- _Aim of the task_
Produce the lines from the one containing "LCD pin SDA: D21 -> D23" through the end of the material exactly as they appear, both ends included, and leave the pictures out.

- _The records_
+ + +

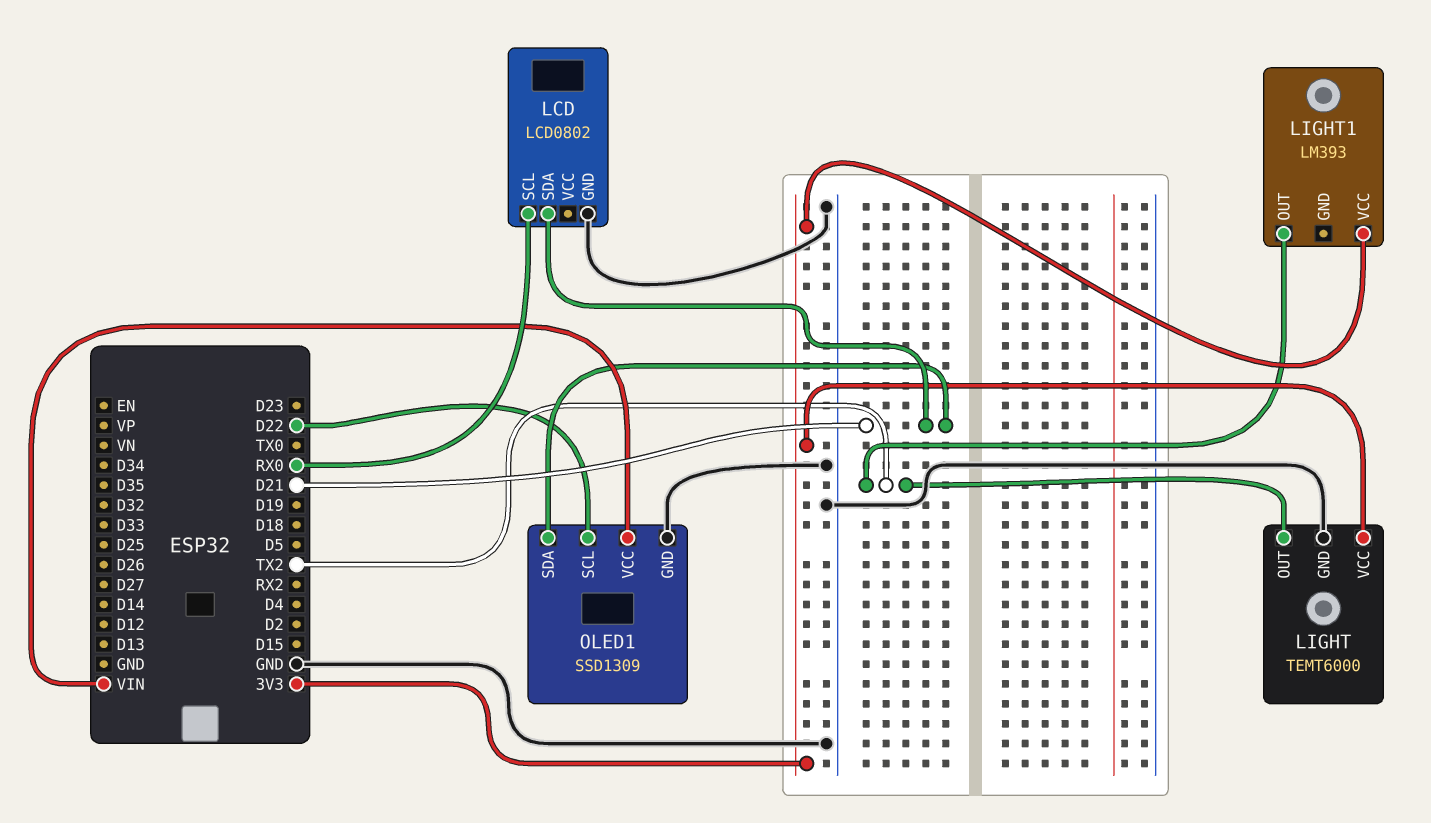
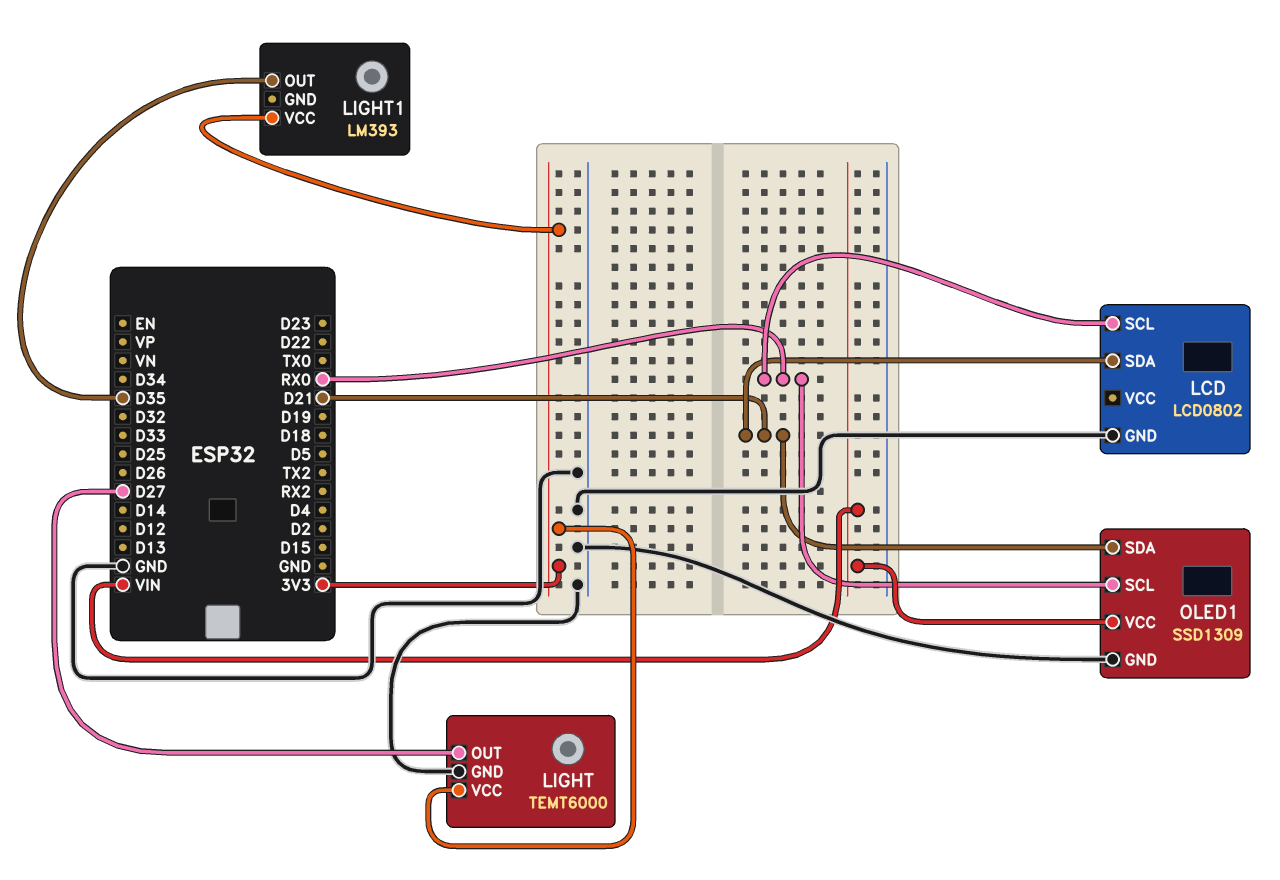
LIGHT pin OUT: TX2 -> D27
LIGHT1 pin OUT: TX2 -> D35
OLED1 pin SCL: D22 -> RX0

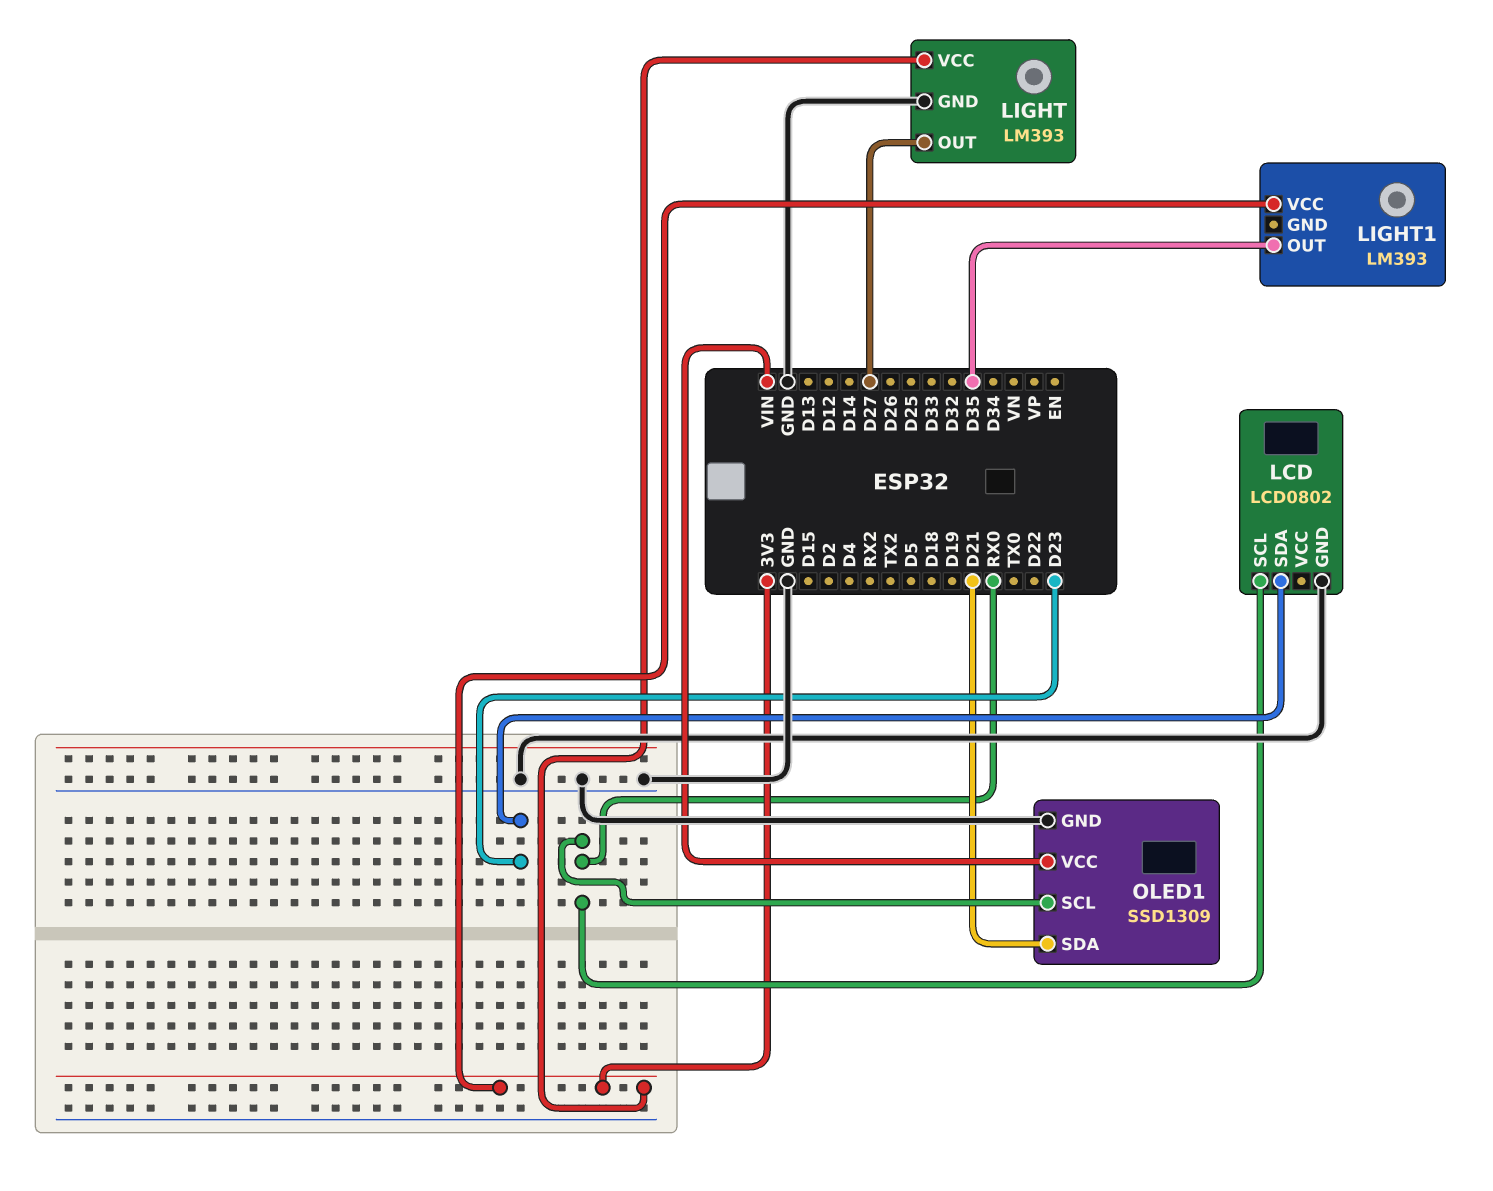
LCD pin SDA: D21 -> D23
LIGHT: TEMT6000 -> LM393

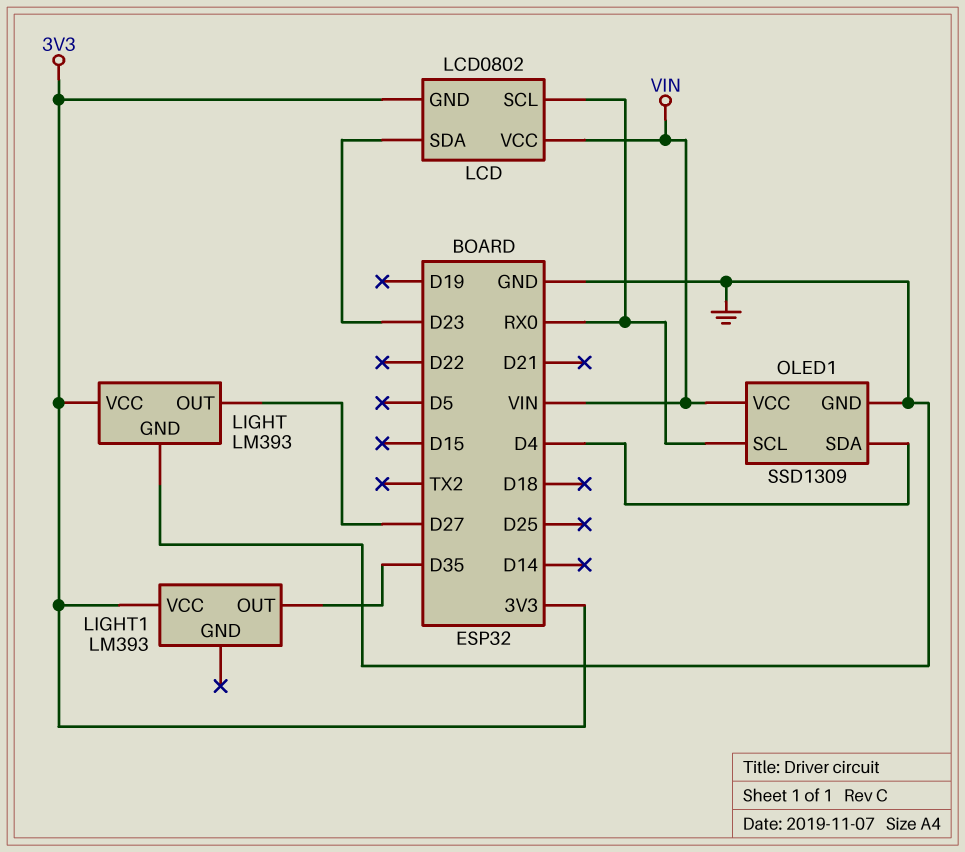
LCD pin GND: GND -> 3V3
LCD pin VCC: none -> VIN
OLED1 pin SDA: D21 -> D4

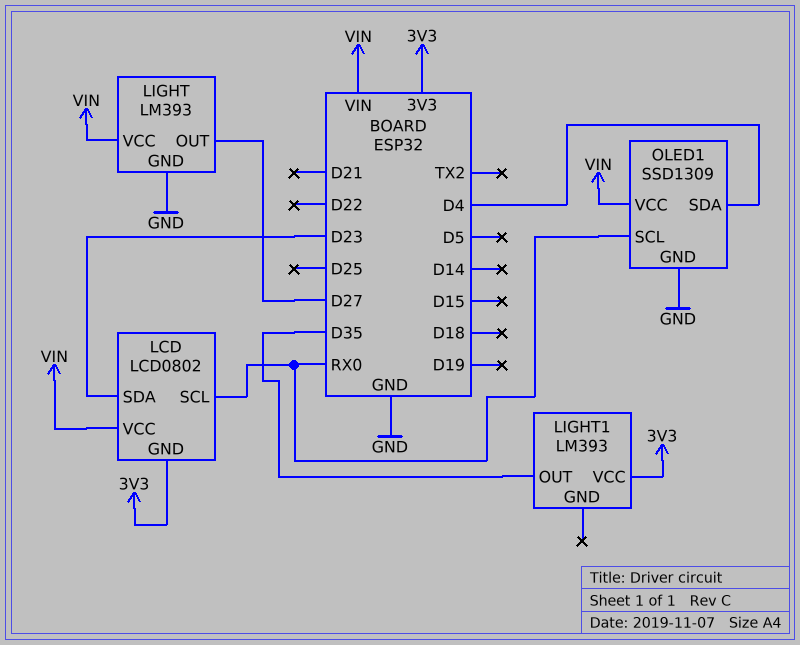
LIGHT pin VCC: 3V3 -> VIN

+ + +

- _Result for this exercise_
LCD pin SDA: D21 -> D23
LIGHT: TEMT6000 -> LM393

LCD pin GND: GND -> 3V3
LCD pin VCC: none -> VIN
OLED1 pin SDA: D21 -> D4

LIGHT pin VCC: 3V3 -> VIN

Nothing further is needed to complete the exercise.